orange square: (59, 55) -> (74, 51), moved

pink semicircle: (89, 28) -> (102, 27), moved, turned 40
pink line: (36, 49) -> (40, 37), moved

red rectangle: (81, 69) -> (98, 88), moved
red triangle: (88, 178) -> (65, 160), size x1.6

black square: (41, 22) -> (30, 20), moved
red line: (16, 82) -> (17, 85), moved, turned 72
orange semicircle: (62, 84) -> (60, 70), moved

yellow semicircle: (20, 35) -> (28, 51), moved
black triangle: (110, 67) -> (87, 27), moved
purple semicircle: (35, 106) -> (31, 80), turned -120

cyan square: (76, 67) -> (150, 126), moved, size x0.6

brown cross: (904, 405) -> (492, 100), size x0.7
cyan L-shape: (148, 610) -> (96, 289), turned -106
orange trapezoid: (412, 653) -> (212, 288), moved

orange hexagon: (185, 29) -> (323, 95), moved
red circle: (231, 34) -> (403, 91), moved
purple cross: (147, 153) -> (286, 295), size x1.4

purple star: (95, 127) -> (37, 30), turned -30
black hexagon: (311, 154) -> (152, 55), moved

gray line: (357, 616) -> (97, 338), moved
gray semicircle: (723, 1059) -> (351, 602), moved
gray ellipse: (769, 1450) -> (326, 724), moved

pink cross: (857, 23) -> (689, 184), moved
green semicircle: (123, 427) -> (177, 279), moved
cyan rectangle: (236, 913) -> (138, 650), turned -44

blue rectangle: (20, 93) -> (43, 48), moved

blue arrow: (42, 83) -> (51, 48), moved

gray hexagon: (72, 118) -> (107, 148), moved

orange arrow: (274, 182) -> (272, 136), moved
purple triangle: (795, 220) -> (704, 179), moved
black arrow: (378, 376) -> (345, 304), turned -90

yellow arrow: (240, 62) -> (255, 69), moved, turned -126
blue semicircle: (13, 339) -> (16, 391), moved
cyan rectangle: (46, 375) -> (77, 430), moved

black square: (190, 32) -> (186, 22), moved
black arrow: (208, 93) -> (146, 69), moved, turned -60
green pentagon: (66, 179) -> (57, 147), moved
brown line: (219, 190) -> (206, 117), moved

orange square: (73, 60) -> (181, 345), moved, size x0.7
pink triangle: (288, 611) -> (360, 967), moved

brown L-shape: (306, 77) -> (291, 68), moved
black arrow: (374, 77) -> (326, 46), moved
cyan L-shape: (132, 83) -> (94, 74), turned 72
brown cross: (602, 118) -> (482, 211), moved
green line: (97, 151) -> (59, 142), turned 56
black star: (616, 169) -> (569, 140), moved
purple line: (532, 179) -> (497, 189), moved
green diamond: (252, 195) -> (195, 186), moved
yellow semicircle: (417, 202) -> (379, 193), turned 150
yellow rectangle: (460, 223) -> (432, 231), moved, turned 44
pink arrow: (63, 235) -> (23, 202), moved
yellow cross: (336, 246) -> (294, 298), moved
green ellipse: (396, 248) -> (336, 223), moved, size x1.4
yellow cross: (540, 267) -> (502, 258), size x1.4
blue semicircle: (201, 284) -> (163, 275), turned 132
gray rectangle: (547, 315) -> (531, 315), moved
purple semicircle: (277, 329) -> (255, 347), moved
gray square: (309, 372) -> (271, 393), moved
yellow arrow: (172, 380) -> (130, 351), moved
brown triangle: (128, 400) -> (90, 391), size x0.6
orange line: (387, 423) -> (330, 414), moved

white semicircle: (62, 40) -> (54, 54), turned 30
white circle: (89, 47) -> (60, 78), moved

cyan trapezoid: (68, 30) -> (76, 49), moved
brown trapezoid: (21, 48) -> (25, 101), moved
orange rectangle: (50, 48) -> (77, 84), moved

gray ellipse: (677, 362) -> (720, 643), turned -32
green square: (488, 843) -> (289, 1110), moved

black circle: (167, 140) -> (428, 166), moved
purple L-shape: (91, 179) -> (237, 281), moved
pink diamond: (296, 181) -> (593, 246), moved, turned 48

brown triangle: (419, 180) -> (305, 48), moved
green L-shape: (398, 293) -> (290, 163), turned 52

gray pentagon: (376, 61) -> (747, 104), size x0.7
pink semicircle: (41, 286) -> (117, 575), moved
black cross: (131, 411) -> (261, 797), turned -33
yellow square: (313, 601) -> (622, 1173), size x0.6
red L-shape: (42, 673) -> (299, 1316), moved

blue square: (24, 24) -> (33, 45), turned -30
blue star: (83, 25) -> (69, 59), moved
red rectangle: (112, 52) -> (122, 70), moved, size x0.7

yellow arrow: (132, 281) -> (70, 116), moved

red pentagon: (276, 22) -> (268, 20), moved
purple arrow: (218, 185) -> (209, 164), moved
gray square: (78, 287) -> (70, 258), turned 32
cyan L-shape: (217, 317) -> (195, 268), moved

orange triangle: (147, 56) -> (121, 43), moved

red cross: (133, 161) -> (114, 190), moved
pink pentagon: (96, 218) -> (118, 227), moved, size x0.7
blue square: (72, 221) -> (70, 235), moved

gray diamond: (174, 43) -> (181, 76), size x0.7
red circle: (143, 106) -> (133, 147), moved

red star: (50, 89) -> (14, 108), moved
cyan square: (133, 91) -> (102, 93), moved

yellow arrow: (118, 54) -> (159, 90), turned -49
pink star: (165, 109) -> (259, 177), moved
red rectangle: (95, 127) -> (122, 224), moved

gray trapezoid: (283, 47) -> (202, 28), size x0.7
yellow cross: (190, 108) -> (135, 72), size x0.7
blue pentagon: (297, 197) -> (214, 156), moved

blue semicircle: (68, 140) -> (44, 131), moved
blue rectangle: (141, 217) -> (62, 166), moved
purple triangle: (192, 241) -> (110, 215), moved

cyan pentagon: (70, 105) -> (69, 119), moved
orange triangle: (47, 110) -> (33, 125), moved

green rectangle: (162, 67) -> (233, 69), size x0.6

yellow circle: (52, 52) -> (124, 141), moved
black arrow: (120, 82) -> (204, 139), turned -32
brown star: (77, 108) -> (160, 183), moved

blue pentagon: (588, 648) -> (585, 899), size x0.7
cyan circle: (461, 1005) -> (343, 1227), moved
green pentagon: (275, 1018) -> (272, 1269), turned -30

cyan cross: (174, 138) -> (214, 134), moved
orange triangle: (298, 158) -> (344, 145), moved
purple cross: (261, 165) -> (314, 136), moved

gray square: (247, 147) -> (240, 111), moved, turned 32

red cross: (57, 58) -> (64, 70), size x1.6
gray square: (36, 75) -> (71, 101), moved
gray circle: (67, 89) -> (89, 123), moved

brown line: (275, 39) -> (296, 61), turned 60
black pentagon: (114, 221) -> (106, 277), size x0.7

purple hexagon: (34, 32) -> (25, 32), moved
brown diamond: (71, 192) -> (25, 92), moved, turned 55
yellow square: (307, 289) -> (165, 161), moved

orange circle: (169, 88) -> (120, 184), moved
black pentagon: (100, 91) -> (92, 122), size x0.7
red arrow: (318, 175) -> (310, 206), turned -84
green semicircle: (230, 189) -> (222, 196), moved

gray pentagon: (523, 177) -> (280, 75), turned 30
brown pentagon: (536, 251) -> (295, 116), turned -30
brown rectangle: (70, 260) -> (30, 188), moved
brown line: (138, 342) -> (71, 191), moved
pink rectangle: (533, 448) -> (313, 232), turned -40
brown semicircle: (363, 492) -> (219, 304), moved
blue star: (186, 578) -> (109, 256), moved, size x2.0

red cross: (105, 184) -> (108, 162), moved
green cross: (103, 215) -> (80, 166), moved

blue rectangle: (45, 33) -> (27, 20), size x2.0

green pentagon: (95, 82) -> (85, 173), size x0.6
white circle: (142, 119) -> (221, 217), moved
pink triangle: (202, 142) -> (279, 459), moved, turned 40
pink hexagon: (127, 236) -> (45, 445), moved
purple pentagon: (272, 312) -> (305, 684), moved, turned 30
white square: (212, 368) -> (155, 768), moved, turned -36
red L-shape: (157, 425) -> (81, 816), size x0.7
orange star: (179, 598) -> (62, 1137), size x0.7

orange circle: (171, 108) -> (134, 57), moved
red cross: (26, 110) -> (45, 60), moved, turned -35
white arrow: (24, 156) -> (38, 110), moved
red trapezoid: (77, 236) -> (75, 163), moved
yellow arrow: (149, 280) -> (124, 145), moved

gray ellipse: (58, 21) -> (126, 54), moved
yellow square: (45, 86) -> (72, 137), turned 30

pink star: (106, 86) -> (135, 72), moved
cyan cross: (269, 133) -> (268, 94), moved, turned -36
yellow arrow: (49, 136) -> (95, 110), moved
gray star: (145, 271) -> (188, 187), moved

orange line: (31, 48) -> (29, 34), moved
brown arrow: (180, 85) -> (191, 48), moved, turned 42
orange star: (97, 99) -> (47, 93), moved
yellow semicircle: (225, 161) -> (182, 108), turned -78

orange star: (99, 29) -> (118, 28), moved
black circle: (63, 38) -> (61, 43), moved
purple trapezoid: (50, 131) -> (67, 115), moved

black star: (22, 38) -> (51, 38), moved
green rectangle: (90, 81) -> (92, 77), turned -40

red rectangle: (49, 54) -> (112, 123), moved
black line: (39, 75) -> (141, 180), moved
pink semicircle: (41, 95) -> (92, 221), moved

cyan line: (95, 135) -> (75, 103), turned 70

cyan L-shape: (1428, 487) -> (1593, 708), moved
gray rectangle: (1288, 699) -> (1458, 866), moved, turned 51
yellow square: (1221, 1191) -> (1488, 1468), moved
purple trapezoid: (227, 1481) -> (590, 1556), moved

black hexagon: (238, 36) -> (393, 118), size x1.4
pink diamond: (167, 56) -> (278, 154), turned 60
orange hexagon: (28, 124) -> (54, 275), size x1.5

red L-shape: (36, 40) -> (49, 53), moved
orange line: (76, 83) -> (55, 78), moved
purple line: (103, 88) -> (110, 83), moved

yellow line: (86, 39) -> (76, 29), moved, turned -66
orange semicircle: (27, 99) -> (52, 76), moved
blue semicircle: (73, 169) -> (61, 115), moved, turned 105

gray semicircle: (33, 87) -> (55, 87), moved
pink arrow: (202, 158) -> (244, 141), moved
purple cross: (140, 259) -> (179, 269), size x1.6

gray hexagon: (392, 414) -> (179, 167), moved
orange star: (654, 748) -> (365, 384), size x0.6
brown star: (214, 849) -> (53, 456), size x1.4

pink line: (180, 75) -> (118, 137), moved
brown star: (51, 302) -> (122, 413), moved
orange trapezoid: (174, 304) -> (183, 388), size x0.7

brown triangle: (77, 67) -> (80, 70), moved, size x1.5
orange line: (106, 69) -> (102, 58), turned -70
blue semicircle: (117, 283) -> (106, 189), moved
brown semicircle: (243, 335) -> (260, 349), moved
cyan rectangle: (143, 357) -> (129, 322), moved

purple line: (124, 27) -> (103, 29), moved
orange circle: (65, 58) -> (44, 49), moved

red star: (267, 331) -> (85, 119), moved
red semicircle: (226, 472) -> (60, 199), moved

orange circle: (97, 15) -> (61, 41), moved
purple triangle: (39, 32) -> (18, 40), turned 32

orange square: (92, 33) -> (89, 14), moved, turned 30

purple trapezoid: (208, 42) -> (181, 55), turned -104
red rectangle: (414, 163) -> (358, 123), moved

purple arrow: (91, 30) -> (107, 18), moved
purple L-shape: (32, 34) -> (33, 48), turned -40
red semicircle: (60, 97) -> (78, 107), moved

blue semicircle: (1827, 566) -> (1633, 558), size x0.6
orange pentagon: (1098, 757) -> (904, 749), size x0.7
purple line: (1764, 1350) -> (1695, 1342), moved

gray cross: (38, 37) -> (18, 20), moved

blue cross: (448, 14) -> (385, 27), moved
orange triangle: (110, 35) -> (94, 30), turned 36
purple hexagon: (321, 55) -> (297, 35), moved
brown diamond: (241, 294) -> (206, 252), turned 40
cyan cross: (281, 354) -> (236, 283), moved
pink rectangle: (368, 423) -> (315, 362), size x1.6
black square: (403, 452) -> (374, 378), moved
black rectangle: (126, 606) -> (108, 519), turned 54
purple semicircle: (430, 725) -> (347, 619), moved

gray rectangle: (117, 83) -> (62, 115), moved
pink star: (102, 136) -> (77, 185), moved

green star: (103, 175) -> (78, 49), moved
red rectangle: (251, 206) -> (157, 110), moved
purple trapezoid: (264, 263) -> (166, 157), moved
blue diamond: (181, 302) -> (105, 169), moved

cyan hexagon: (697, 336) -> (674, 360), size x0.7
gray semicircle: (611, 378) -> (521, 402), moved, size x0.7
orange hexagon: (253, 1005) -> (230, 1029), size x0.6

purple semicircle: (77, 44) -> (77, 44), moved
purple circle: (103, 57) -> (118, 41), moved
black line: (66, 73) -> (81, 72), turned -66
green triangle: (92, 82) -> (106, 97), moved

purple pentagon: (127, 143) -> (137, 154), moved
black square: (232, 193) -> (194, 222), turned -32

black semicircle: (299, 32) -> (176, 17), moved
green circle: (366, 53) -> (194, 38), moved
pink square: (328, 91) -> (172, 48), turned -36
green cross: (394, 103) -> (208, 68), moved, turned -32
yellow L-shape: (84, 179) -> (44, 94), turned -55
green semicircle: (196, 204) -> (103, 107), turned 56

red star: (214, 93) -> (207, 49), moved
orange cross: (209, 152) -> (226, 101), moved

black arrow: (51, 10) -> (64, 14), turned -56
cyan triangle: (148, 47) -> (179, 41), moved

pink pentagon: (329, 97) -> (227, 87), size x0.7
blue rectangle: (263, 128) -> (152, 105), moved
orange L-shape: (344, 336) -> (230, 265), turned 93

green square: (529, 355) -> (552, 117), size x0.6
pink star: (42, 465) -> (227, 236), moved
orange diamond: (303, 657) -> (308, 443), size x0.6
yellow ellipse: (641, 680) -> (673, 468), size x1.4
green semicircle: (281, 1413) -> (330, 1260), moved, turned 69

**Your task**
Using the entries above, give back exactly the line containing "brown triangle: (128, 400)", the line containing "brown trapezoid: (21, 48) -> (25, 101), moved", and every line between them, and nothing else.

**Finished task**
brown triangle: (128, 400) -> (90, 391), size x0.6
orange line: (387, 423) -> (330, 414), moved

white semicircle: (62, 40) -> (54, 54), turned 30
white circle: (89, 47) -> (60, 78), moved

cyan trapezoid: (68, 30) -> (76, 49), moved
brown trapezoid: (21, 48) -> (25, 101), moved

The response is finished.